» DATASET EXTRACT

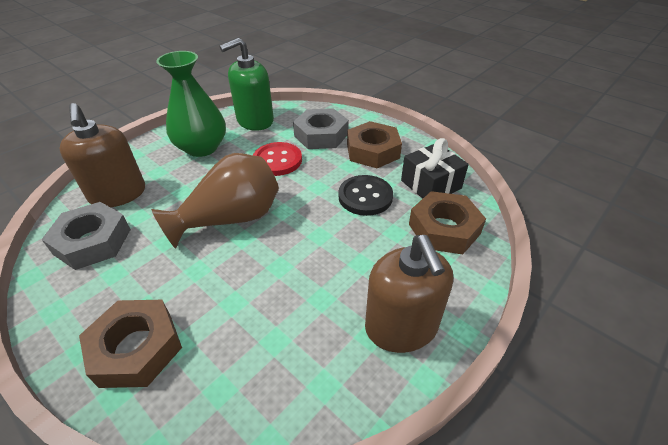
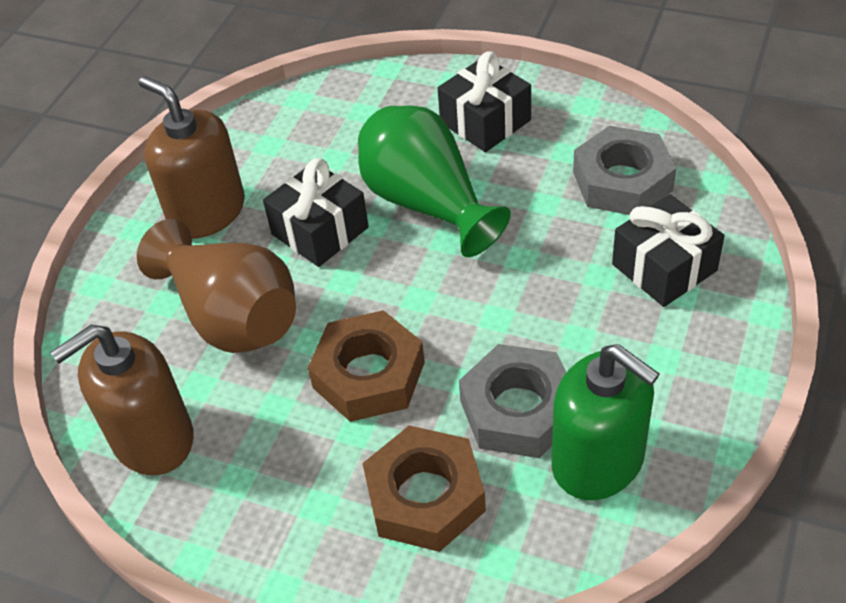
black button: 1 -> 0
black gift: 1 -> 3
brown nut: 3 -> 2
red button: 1 -> 0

» WORK TO COMPLETE
Using the material above, return every line exactly as it appears, minus the pictures.

» SOLUTION FOR THIS TASK
black button: 1 -> 0
black gift: 1 -> 3
brown nut: 3 -> 2
red button: 1 -> 0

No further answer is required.